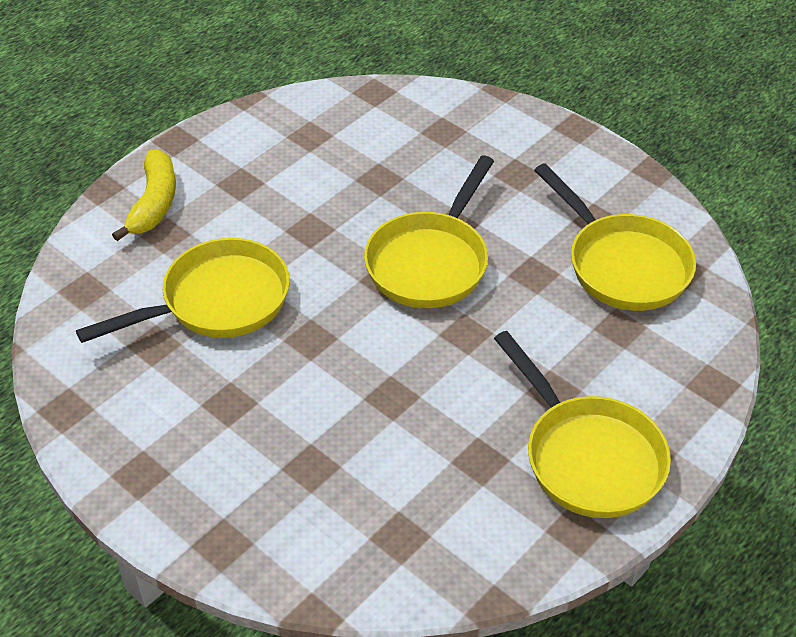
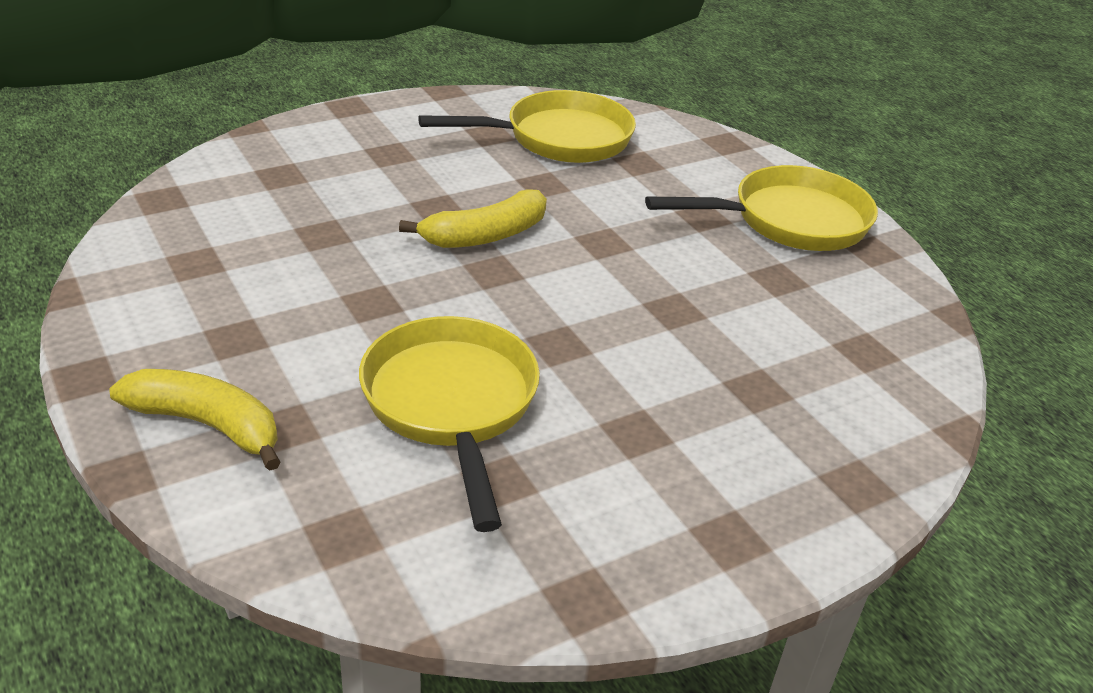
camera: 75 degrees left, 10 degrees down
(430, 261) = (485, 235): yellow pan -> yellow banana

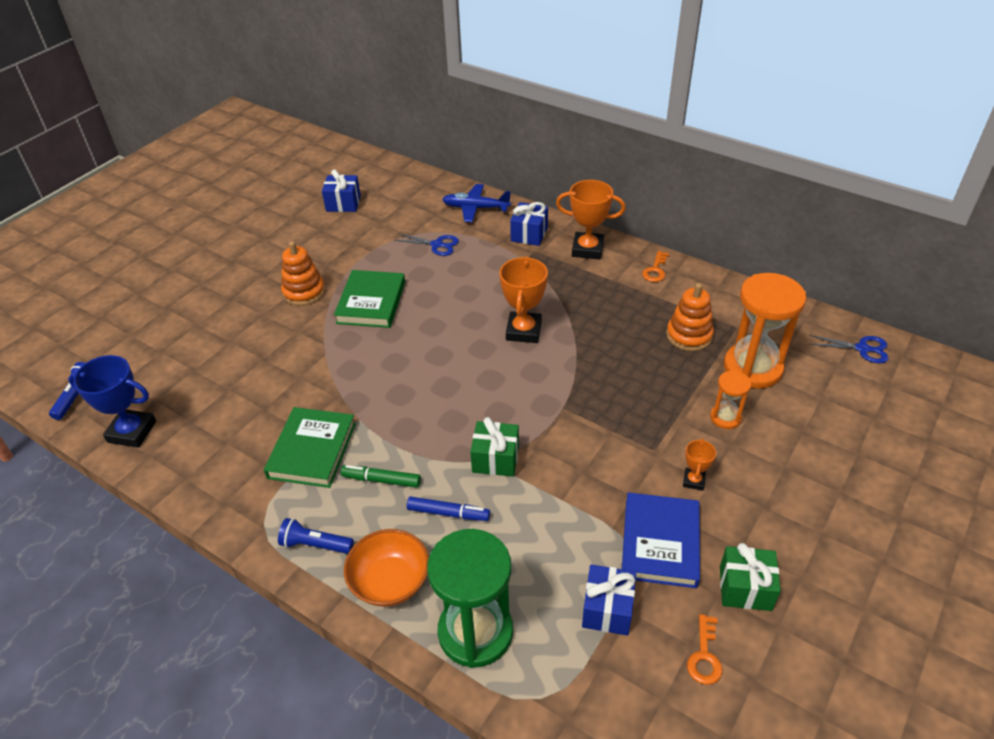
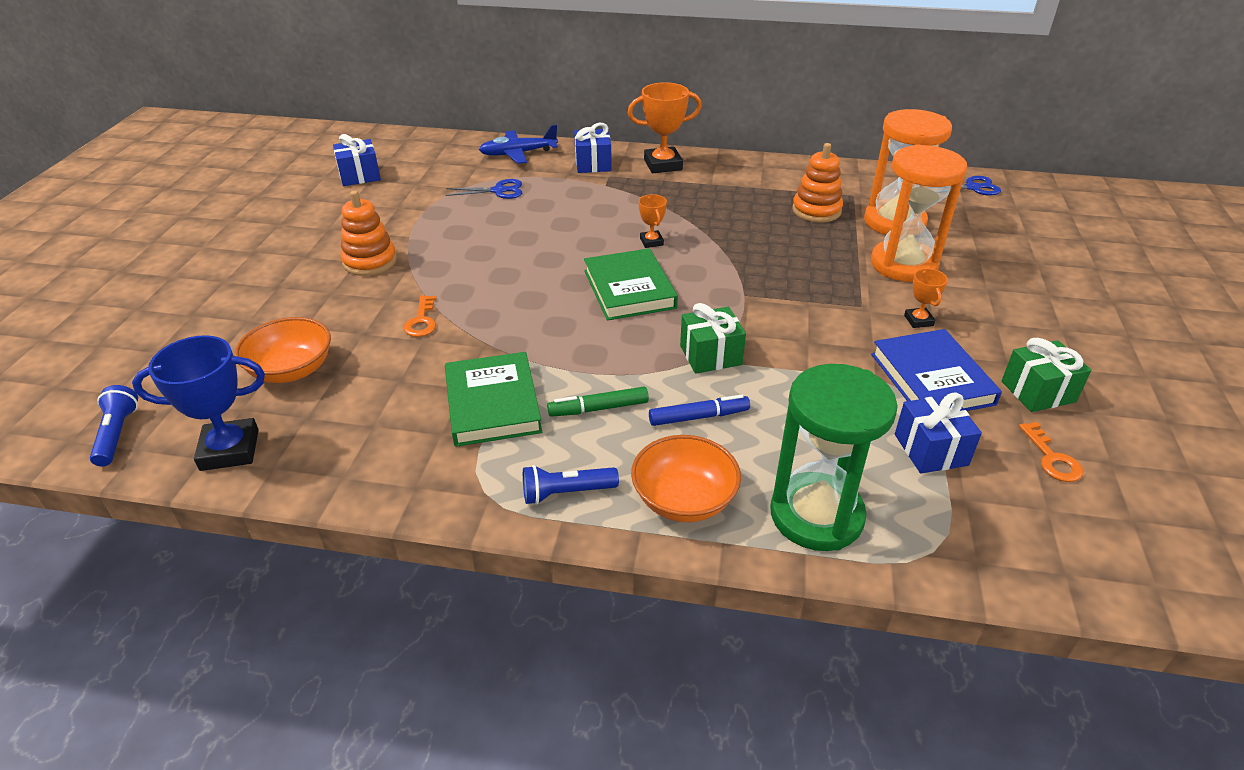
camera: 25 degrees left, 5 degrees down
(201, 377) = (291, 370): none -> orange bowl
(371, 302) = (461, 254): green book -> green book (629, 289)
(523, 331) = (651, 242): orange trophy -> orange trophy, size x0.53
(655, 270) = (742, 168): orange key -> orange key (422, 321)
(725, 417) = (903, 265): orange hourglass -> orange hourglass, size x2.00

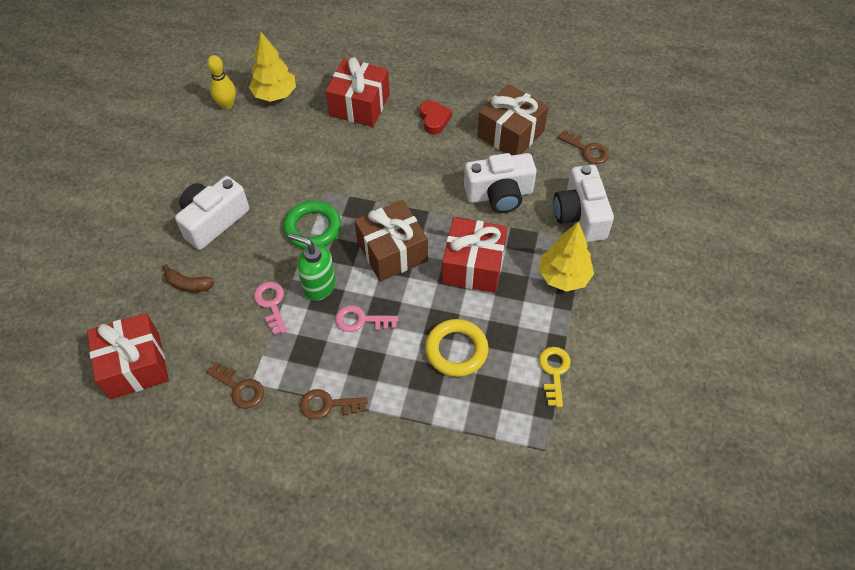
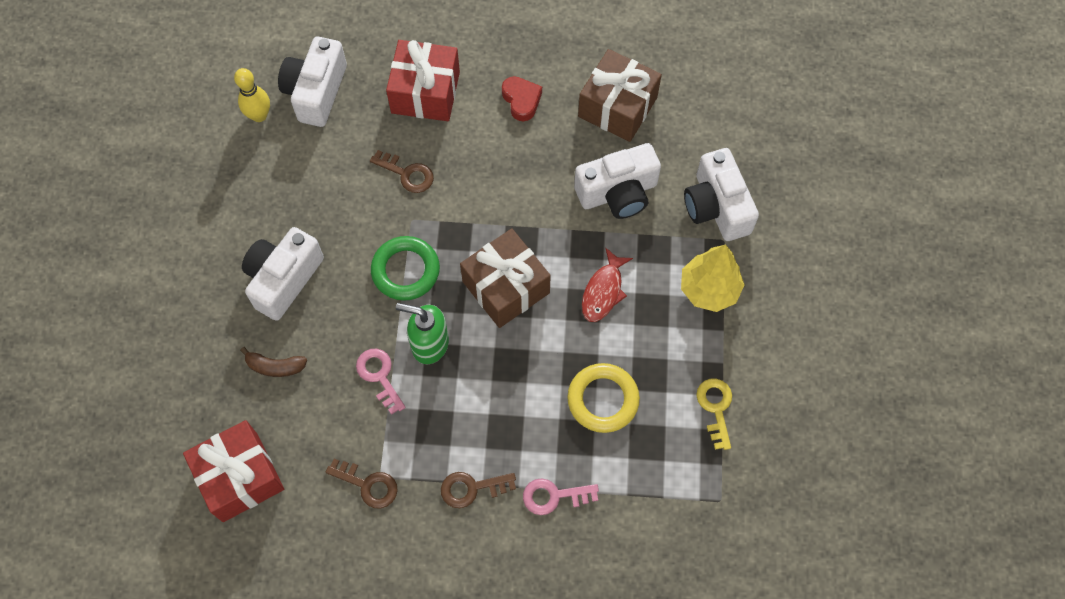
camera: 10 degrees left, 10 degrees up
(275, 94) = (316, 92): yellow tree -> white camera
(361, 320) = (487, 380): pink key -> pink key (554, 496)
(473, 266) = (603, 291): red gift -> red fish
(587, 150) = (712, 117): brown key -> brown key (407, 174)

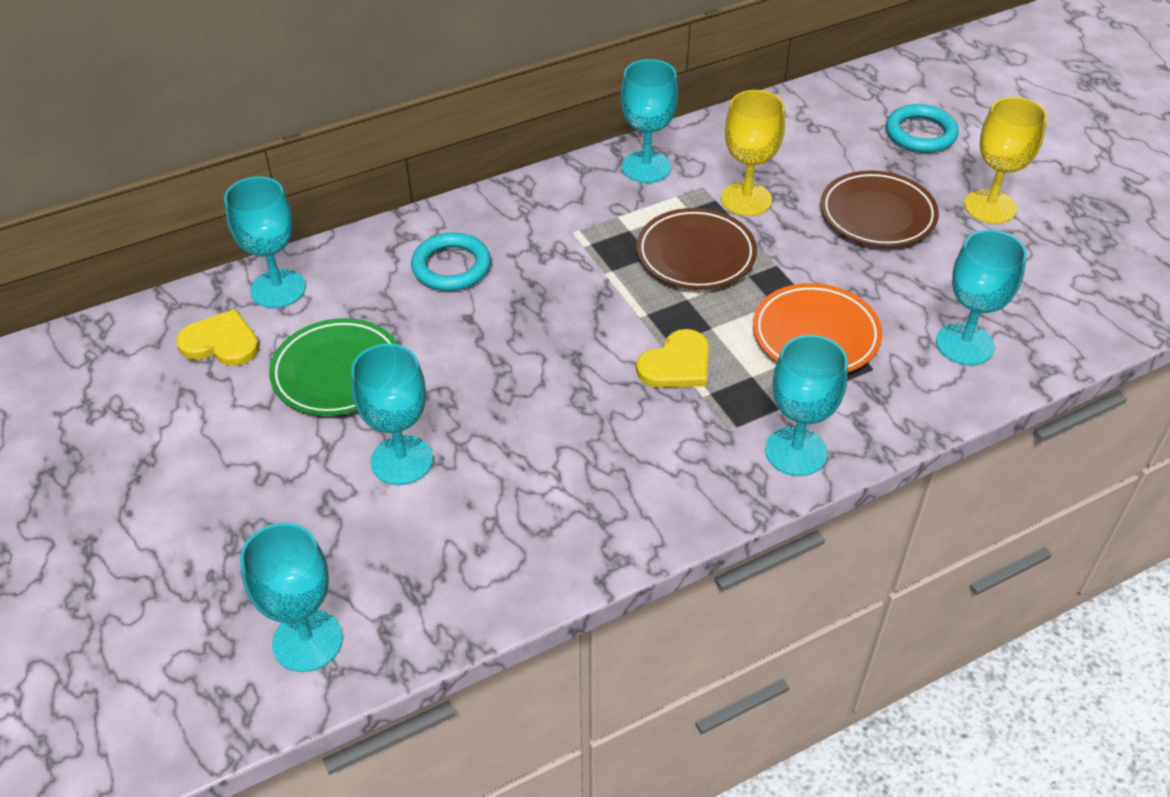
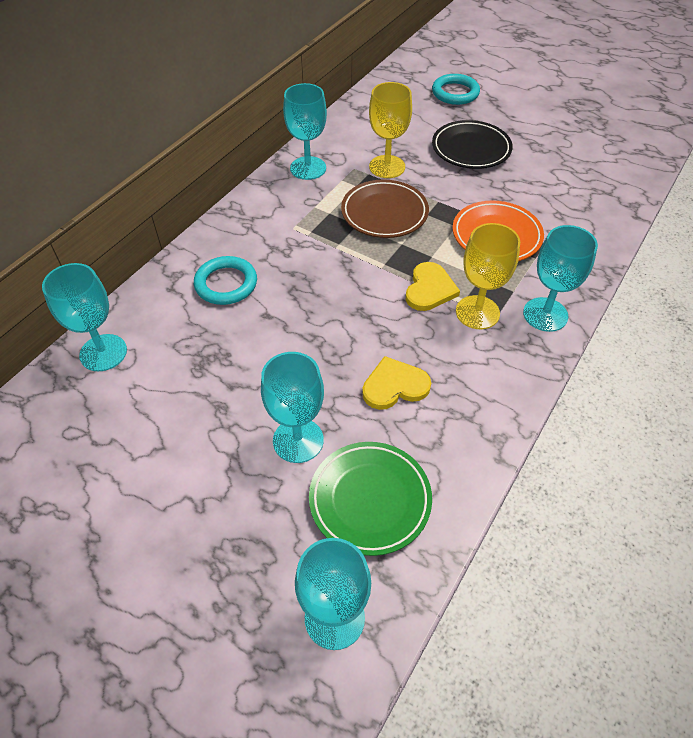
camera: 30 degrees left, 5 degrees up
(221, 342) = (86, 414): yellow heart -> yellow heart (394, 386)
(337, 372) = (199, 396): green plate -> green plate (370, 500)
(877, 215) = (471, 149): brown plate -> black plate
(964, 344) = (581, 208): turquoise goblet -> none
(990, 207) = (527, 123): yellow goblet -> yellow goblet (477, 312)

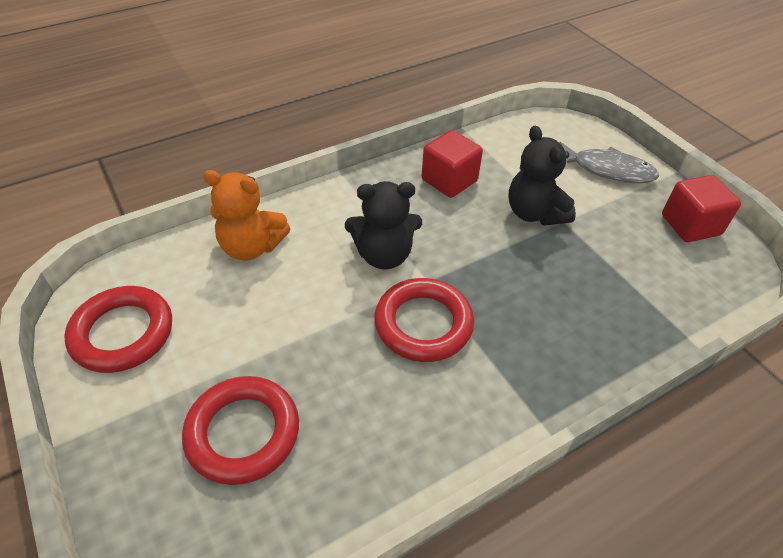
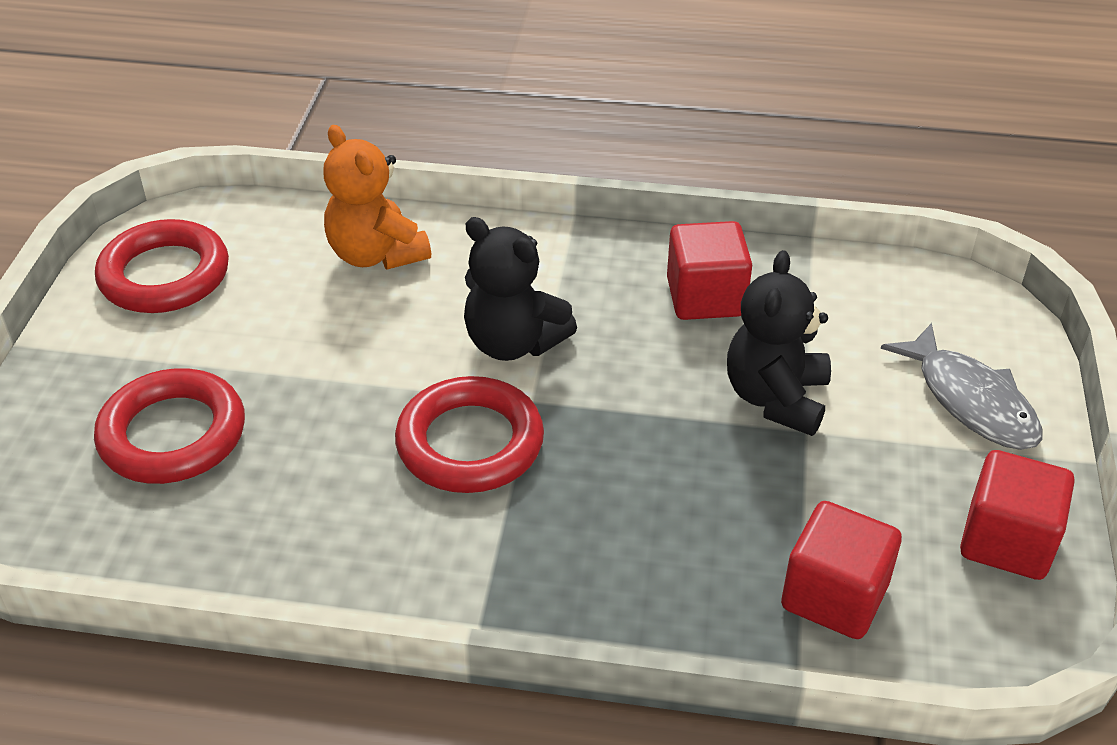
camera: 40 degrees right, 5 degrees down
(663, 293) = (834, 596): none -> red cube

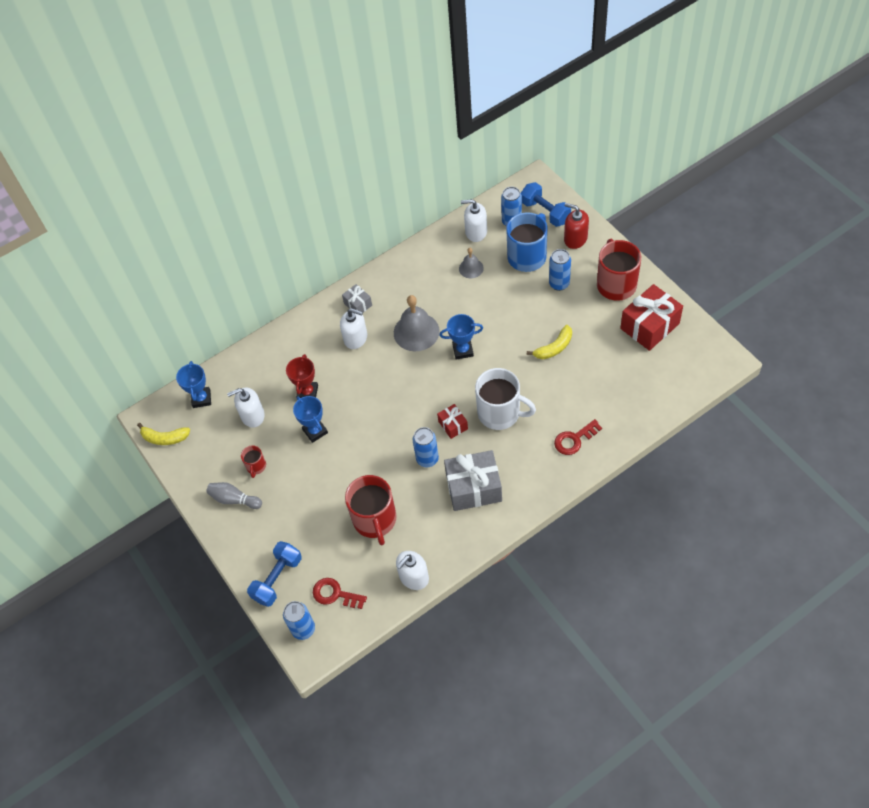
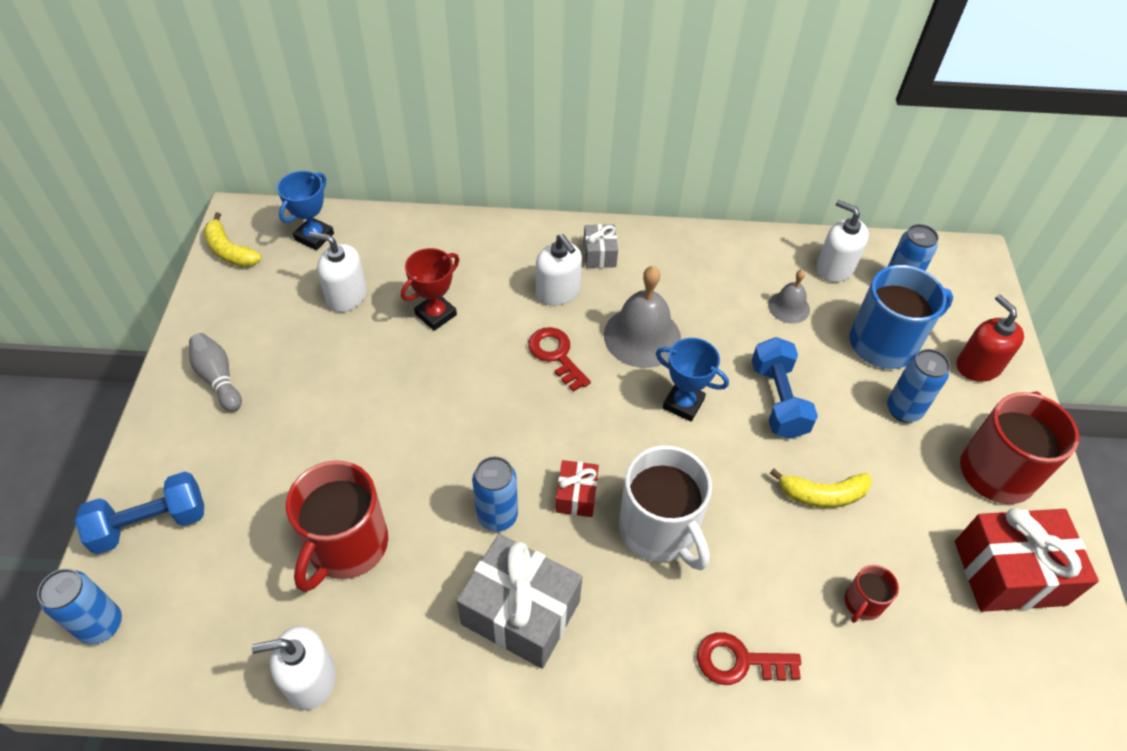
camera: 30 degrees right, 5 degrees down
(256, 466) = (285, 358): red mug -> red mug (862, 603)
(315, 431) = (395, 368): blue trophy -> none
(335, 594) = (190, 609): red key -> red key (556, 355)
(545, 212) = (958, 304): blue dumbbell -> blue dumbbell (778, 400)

********************

Return exactly, and only, the lines that run from the line containing "(990, 207) = (527, 123): yellow" to the last line of the entries above, both ends included, with pictures left out.

(990, 207) = (527, 123): yellow goblet -> yellow goblet (477, 312)

camera: 40 degrees right, 5 degrees down
(663, 293) = (834, 596): none -> red cube

camera: 30 degrees right, 5 degrees down
(256, 466) = (285, 358): red mug -> red mug (862, 603)
(315, 431) = (395, 368): blue trophy -> none
(335, 594) = (190, 609): red key -> red key (556, 355)
(545, 212) = (958, 304): blue dumbbell -> blue dumbbell (778, 400)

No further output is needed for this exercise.